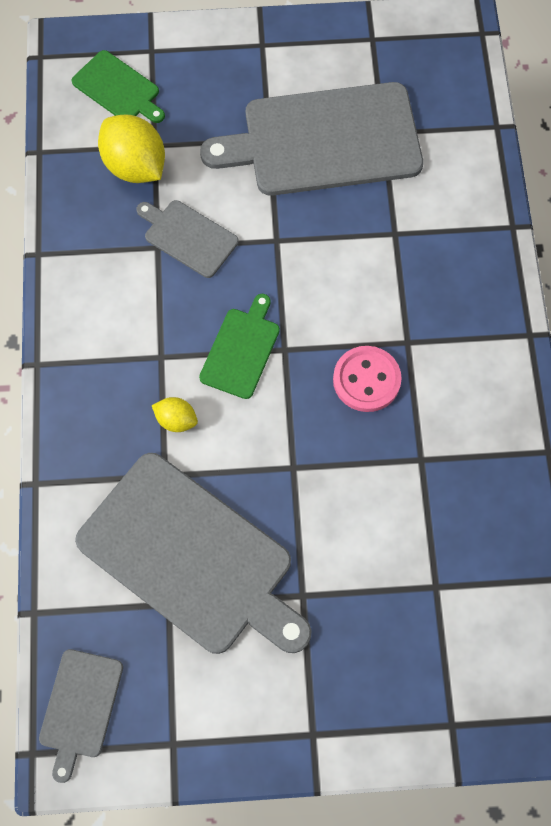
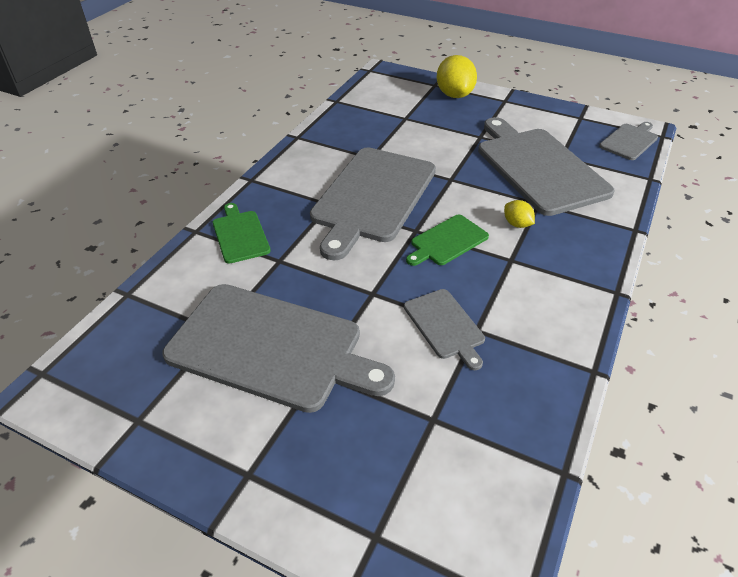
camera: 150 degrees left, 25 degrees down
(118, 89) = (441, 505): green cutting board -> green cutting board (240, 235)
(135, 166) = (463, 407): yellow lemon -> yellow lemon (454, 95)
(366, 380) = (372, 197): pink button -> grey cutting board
* * *
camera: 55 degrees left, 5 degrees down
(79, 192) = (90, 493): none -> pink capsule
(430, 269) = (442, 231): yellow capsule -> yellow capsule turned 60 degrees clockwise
* * *
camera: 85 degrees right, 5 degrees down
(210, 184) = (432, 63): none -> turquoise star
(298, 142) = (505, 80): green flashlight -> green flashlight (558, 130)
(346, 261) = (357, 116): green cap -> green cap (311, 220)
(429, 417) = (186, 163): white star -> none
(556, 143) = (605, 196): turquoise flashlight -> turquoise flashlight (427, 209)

-- Work instructions --
Return, unchanged, the run of lines above that opens with the line containing "(79, 192) = (90, 493): none -> pink capsule" and closes with the line containing "(430, 269) = (442, 231): yellow". Include both.

-- Response box --
(79, 192) = (90, 493): none -> pink capsule
(430, 269) = (442, 231): yellow capsule -> yellow capsule turned 60 degrees clockwise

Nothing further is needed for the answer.